EXERCISE
Reproduce the whole listing that follows, character for character, and drop the images.
------------------------------------------------------------
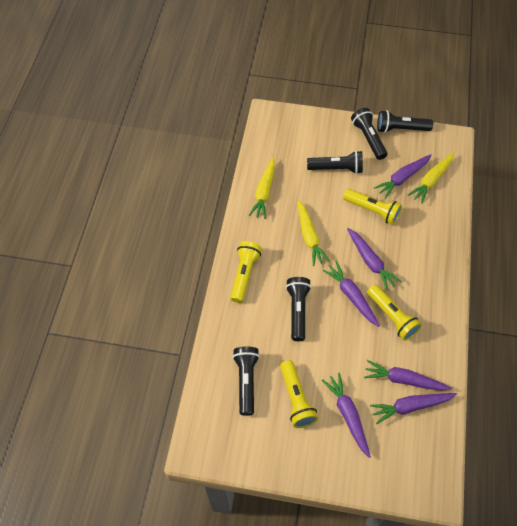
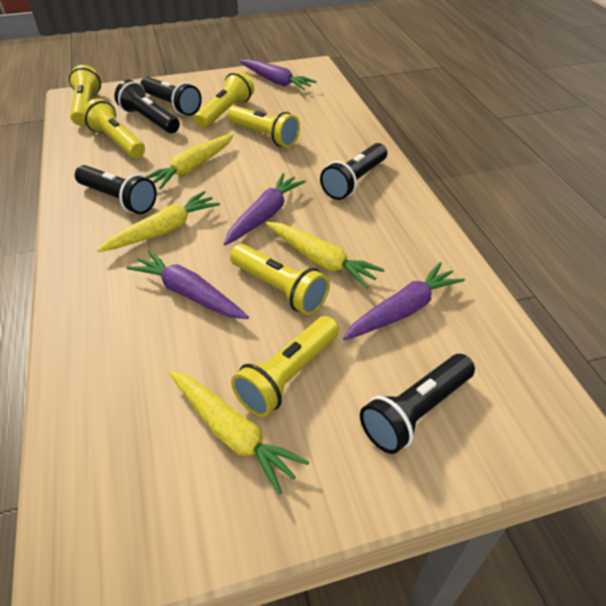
purple carrot: 6 -> 4
yellow carrot: 3 -> 4
yellow flashlight: 4 -> 6

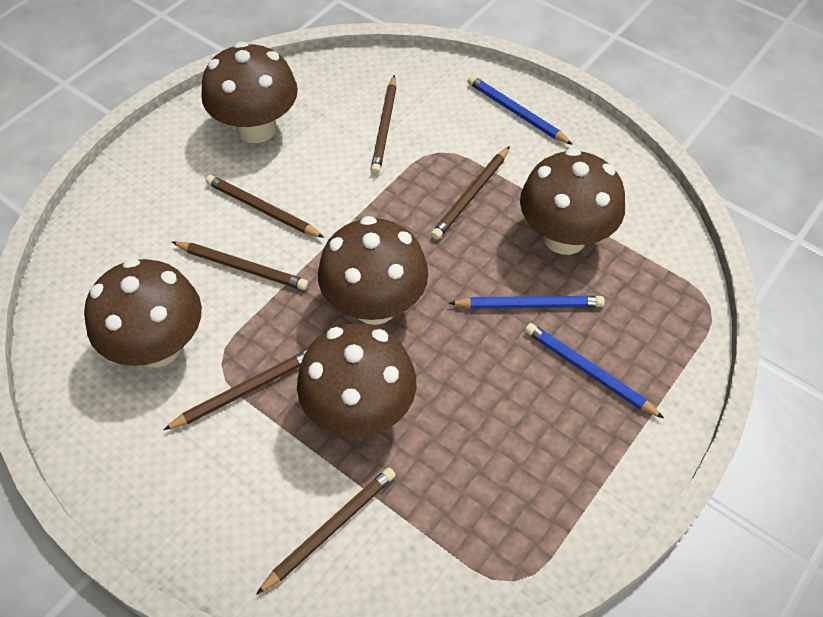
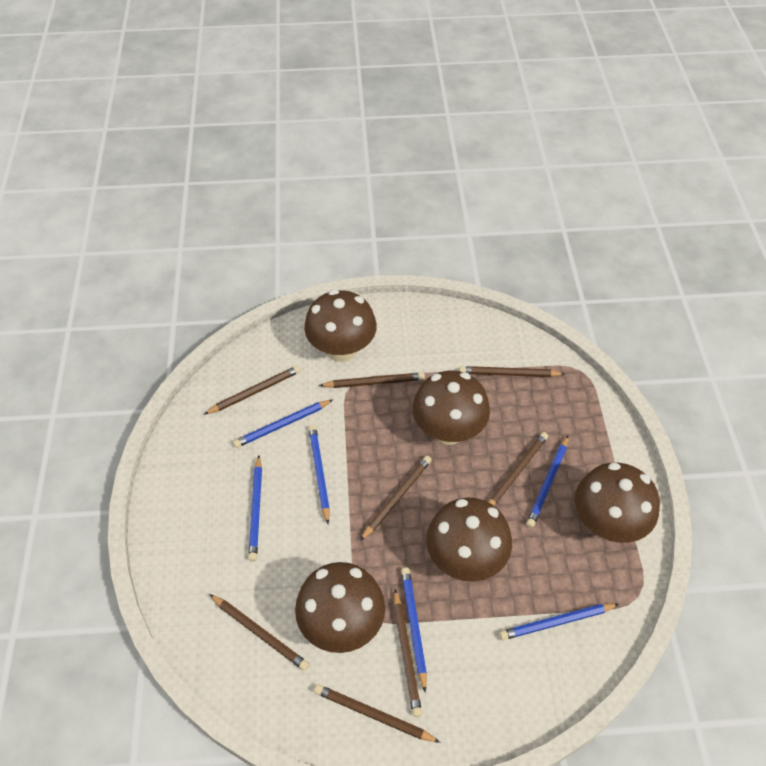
blue pencil: 3 -> 6
brown pencil: 6 -> 8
------------------------------------------------------------
OUTPUT FOR THIS EXERCISE
purple carrot: 6 -> 4
yellow carrot: 3 -> 4
yellow flashlight: 4 -> 6

blue pencil: 3 -> 6
brown pencil: 6 -> 8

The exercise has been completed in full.